═════ GIVEN DATA ═════

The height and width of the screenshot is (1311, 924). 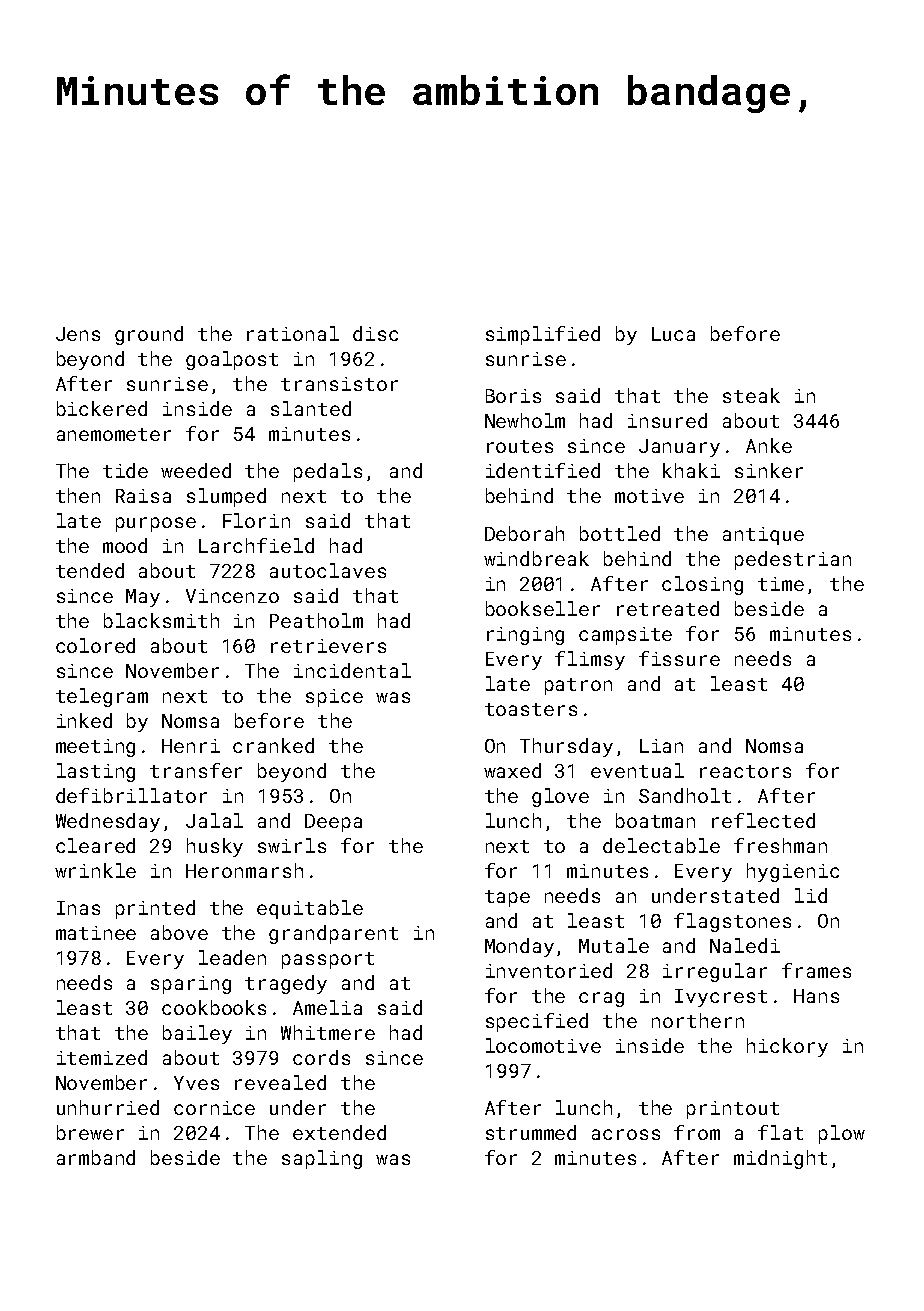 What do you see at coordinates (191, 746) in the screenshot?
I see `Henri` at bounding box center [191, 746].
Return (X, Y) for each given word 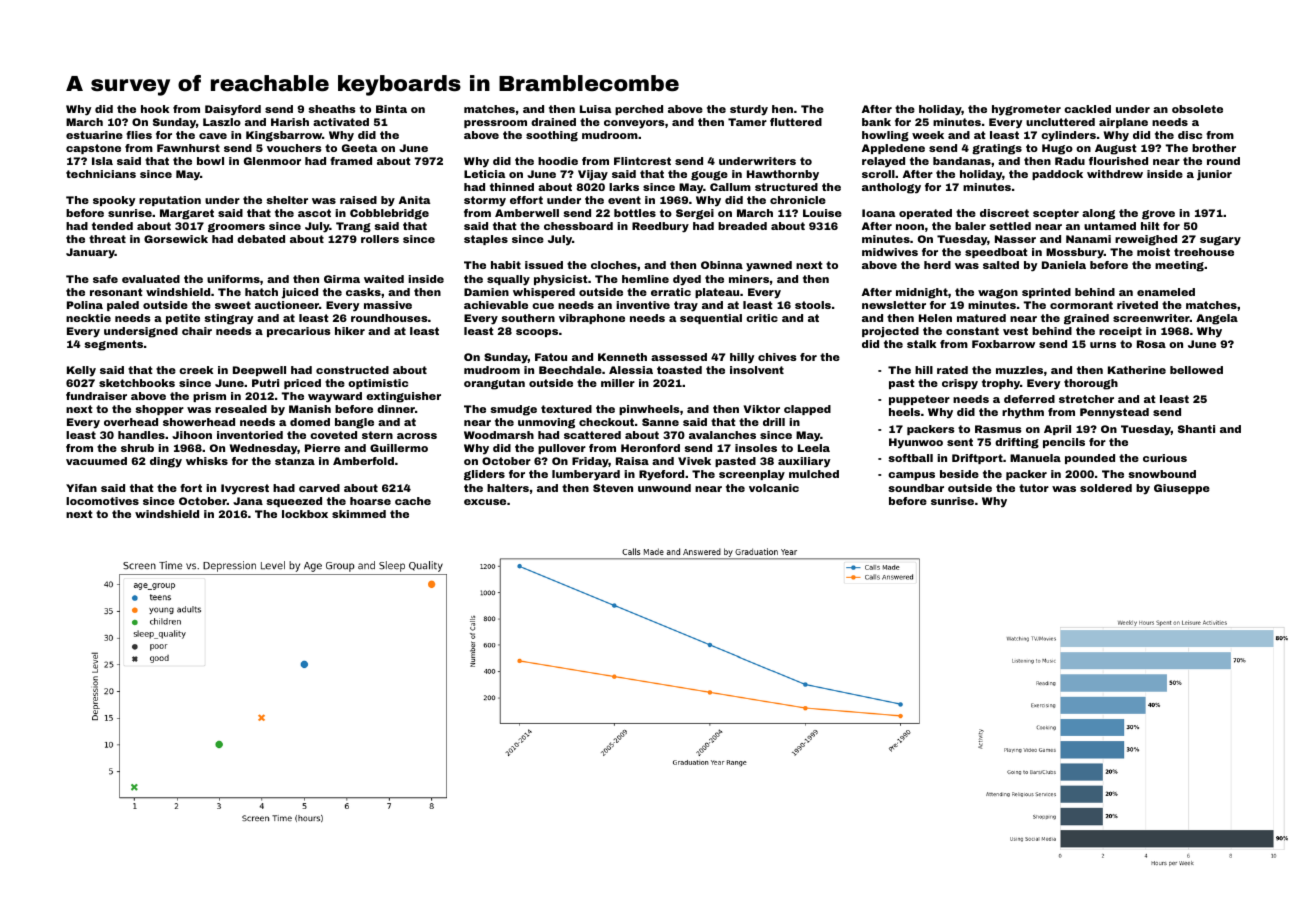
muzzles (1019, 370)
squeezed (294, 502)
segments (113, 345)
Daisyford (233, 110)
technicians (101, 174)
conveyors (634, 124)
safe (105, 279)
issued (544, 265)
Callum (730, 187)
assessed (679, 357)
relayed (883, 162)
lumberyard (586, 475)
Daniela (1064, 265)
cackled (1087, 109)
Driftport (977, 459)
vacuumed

═════

Copy out every line of the listing, starting at the one containing "technicians (101, 174)" and ending at the last line. Keep each line whole and add 95 to both numbers of every coordinate pair.

• _SOLUTION_:
technicians (196, 269)
conveyors (729, 219)
safe (200, 374)
issued (639, 360)
Callum (825, 282)
assessed (774, 452)
relayed (978, 257)
lumberyard (681, 570)
Daniela (1159, 360)
cackled (1182, 204)
Driftport (1072, 554)
vacuumed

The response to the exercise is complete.